◆ WHAT THE EXERCISE ASKS
Once the line holding "RTC3 pin SCL: 3 -> A2" is found in the entries below, restate it and each line after it word for word, with no pictures.

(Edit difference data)
_ _ _ _ _ _ _

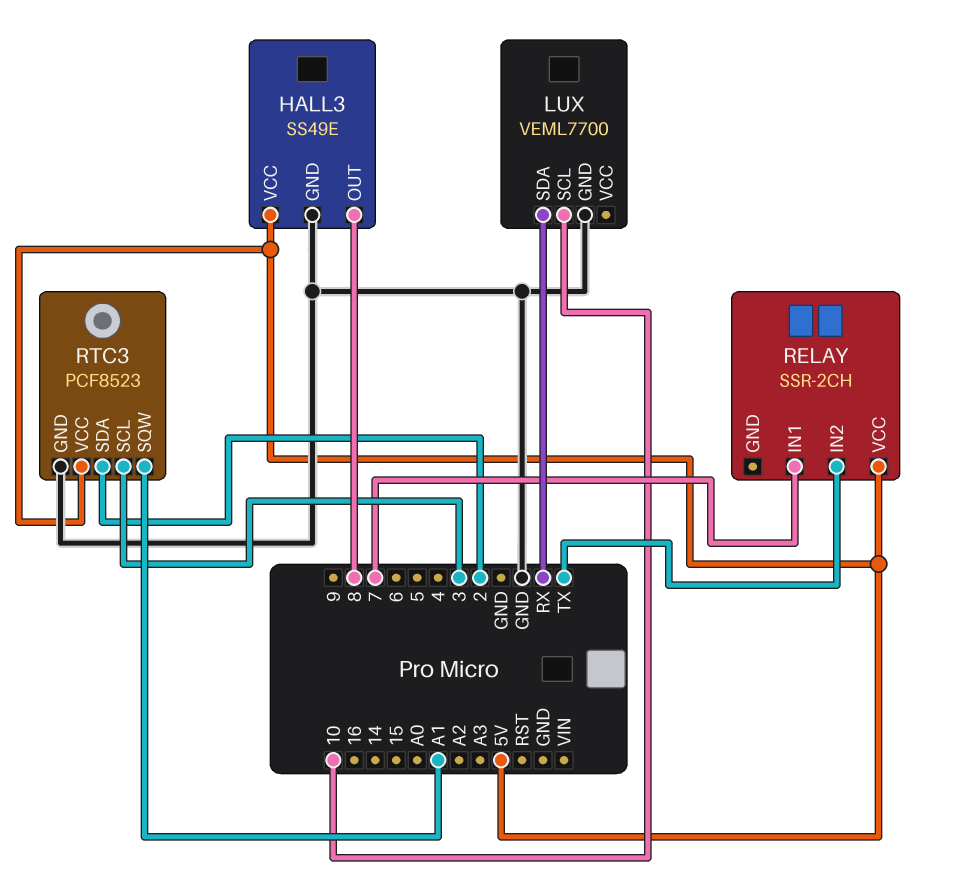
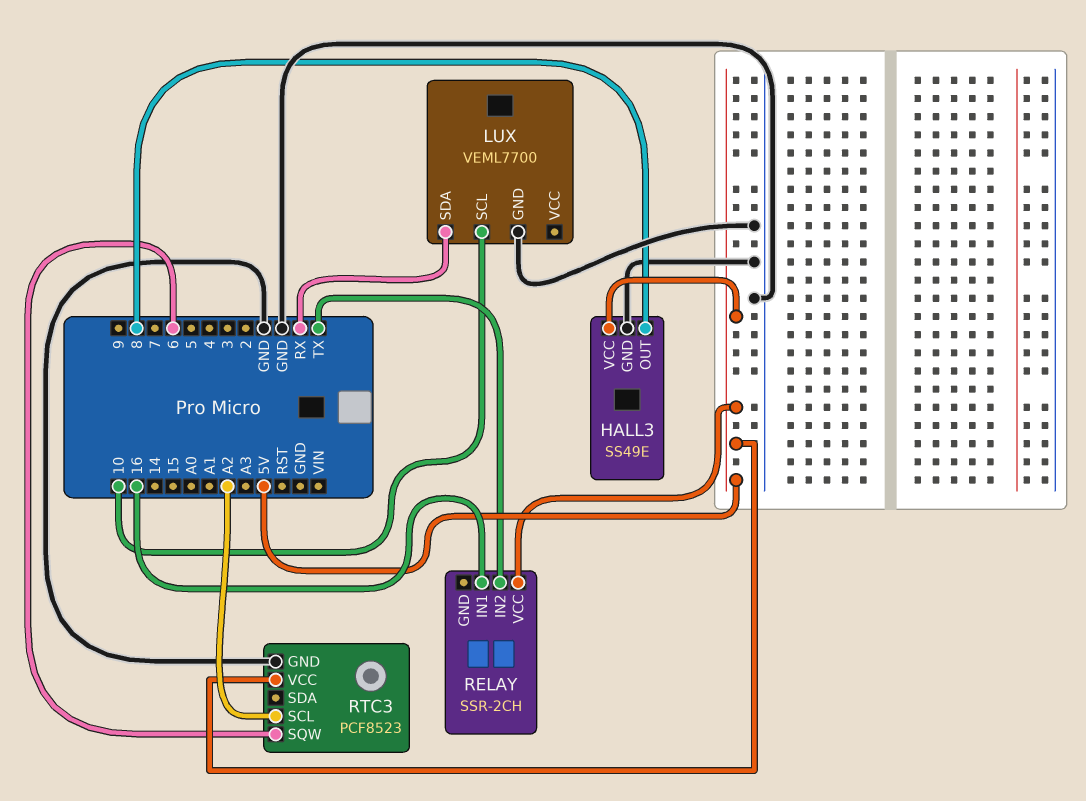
RELAY pin IN1: 7 -> 16
RTC3 pin SCL: 3 -> A2
RTC3 pin SDA: 2 -> none
RTC3 pin SQW: A1 -> 6

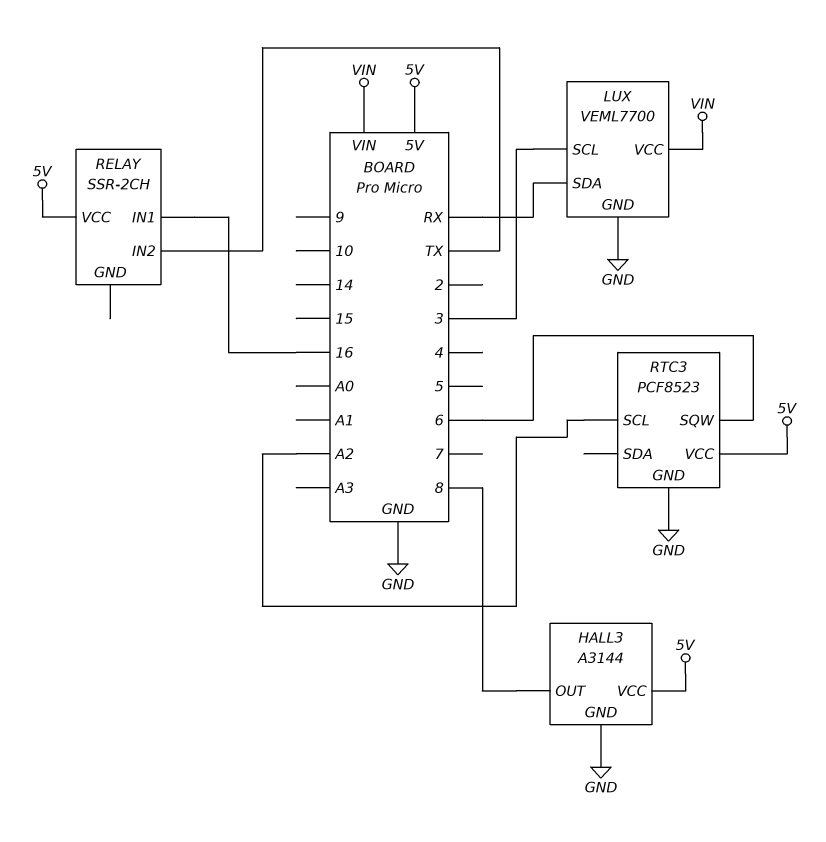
HALL3: SS49E -> A3144
LUX pin SCL: 10 -> 3
LUX pin VCC: none -> VIN

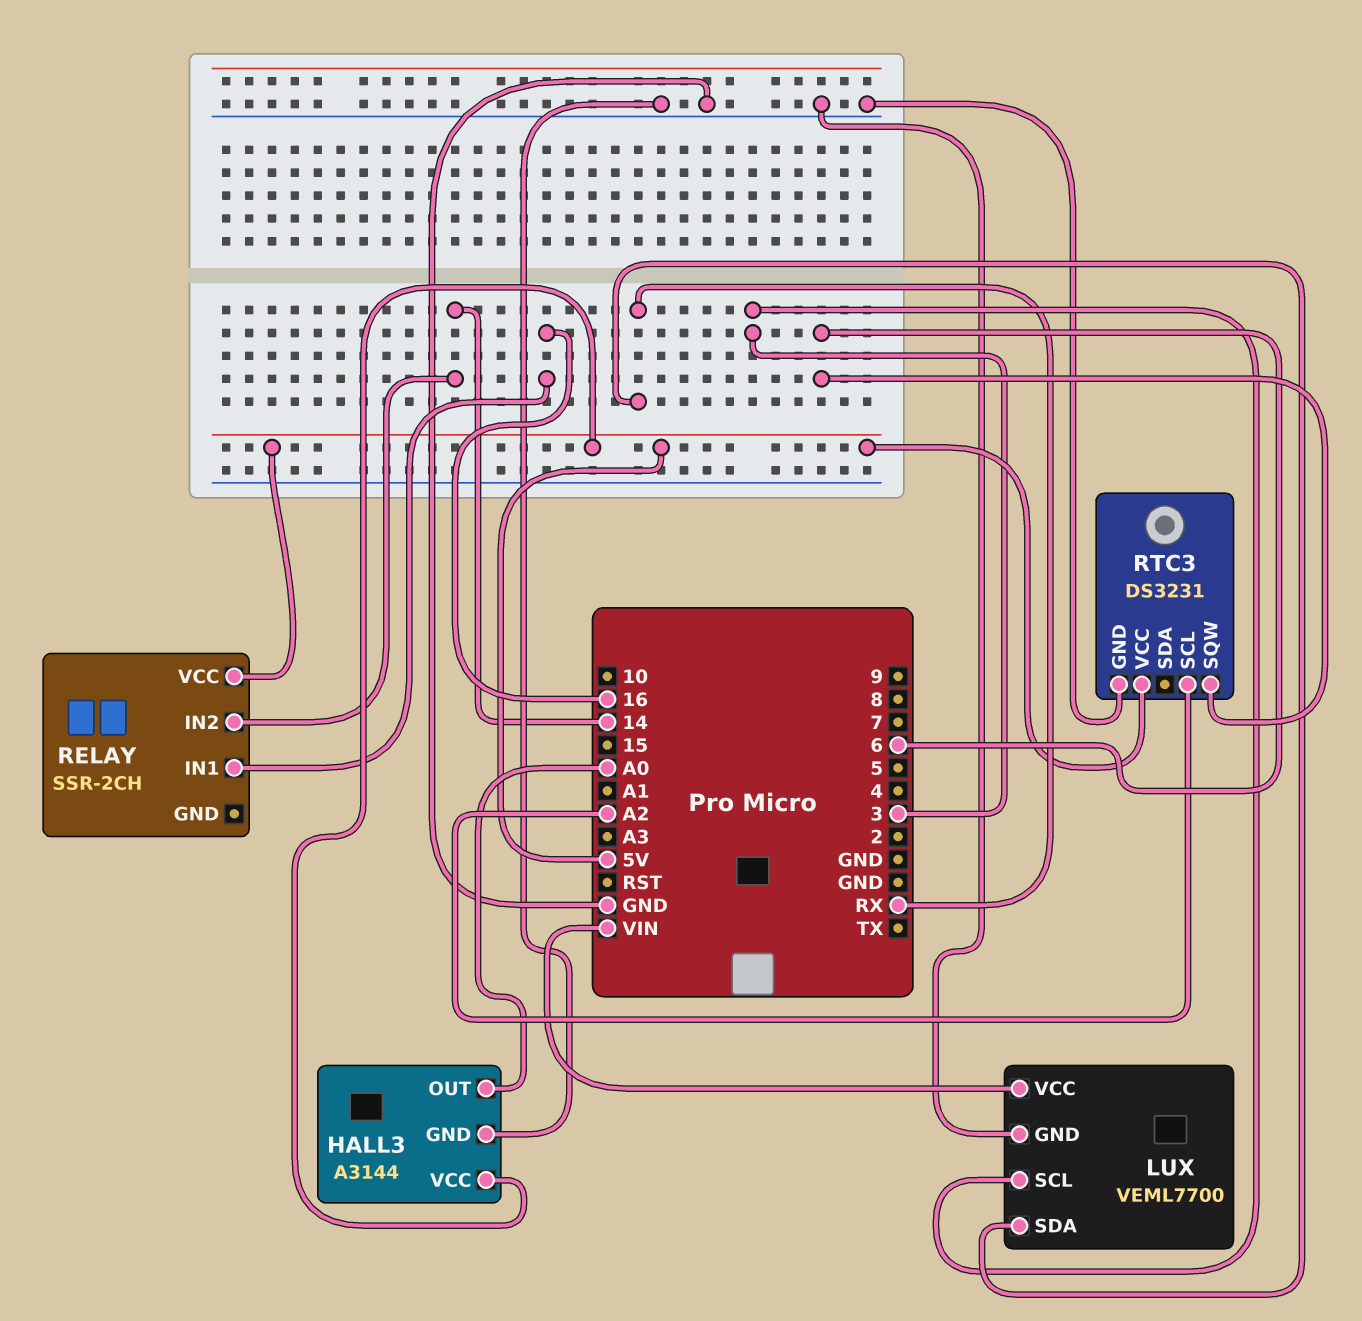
HALL3 pin OUT: 8 -> A0
RELAY pin IN2: TX -> 14
RTC3: PCF8523 -> DS3231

_ _ _ _ _ _ _

◆ OUTPUT FOR THIS TASK
RTC3 pin SCL: 3 -> A2
RTC3 pin SDA: 2 -> none
RTC3 pin SQW: A1 -> 6

HALL3: SS49E -> A3144
LUX pin SCL: 10 -> 3
LUX pin VCC: none -> VIN

HALL3 pin OUT: 8 -> A0
RELAY pin IN2: TX -> 14
RTC3: PCF8523 -> DS3231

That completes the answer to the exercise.